_DATA UNDER STUDY_:
= = =
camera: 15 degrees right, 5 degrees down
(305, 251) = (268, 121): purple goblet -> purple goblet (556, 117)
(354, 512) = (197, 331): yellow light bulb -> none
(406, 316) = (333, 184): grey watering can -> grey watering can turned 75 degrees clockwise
= = =
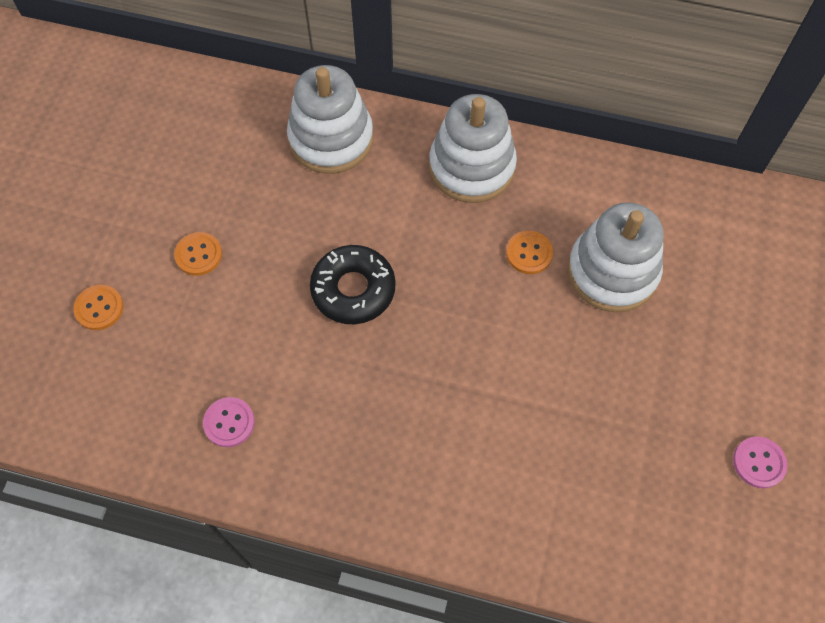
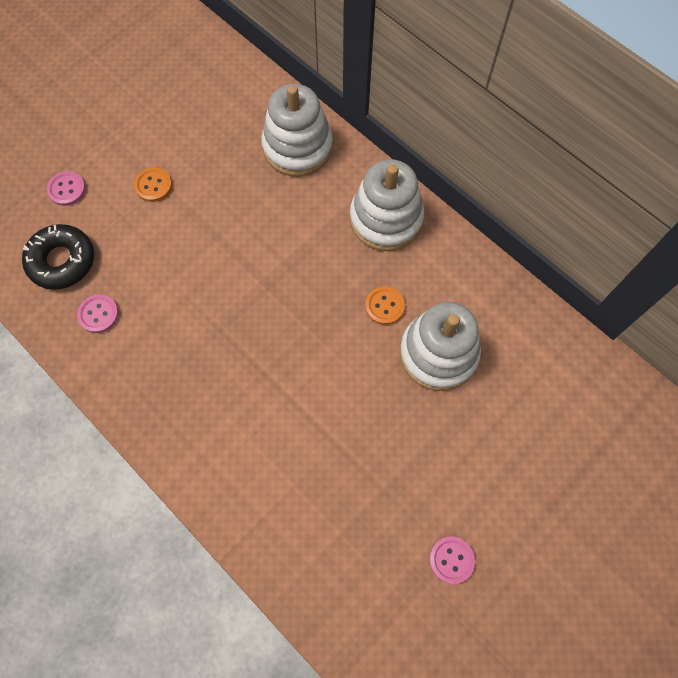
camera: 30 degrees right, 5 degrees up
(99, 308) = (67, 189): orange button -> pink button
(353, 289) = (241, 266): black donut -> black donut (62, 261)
= = =
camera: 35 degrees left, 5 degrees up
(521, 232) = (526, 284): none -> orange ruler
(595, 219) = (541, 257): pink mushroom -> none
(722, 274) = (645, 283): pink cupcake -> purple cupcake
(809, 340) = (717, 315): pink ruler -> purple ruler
= = =
_WORK ITEM_: Reproduce verbatim the lines above, from the line with "camera: 15 degrees right, 5 degrees down" through the line with "(406, 316) = (333, 184): grey".

_SOLUTION TO THE EXERCISE_:
camera: 15 degrees right, 5 degrees down
(305, 251) = (268, 121): purple goblet -> purple goblet (556, 117)
(354, 512) = (197, 331): yellow light bulb -> none
(406, 316) = (333, 184): grey watering can -> grey watering can turned 75 degrees clockwise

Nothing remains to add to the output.